INPUT RECORDS below:

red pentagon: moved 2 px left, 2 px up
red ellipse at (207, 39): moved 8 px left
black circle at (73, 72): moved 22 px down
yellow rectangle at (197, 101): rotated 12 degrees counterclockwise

End of INPUT RECORDS.
INPUT RECORDS below:

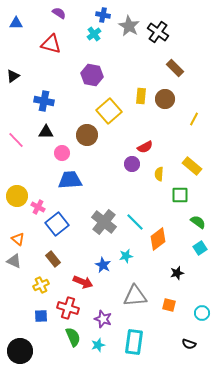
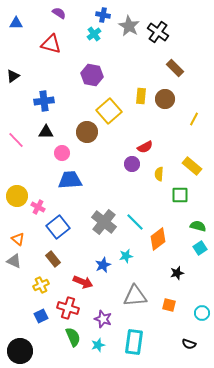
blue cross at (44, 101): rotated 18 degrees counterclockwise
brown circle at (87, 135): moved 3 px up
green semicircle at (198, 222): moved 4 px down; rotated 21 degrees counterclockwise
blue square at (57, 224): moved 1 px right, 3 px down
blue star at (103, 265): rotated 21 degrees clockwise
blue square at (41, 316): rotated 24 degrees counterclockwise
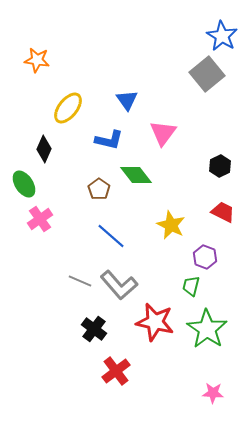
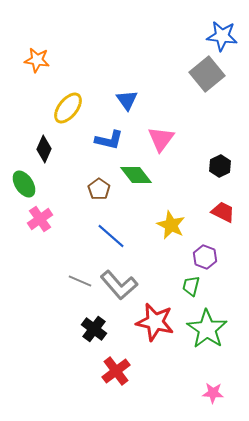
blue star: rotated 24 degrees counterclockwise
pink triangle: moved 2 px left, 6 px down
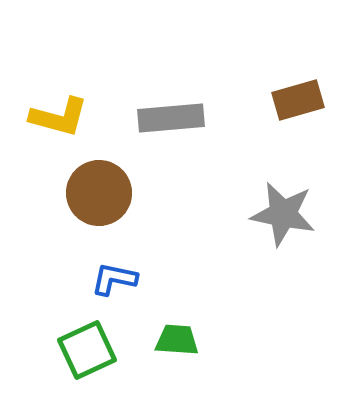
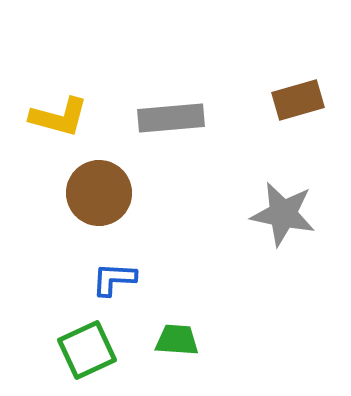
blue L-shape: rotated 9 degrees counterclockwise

End of INPUT RECORDS.

■ REQUIRED WORK
Start with the line with "brown circle at (87, 135): moved 3 px up" in the listing above and stop after the line with "blue L-shape: rotated". Write out exactly the lines in that stretch and no others, without pictures.

■ ANSWER TO THIS PROBLEM
brown circle at (87, 135): moved 3 px up
green semicircle at (198, 222): moved 4 px down; rotated 21 degrees counterclockwise
blue square at (57, 224): moved 1 px right, 3 px down
blue star at (103, 265): rotated 21 degrees clockwise
blue square at (41, 316): rotated 24 degrees counterclockwise
blue star: rotated 24 degrees counterclockwise
pink triangle: moved 2 px left, 6 px down
blue L-shape: rotated 9 degrees counterclockwise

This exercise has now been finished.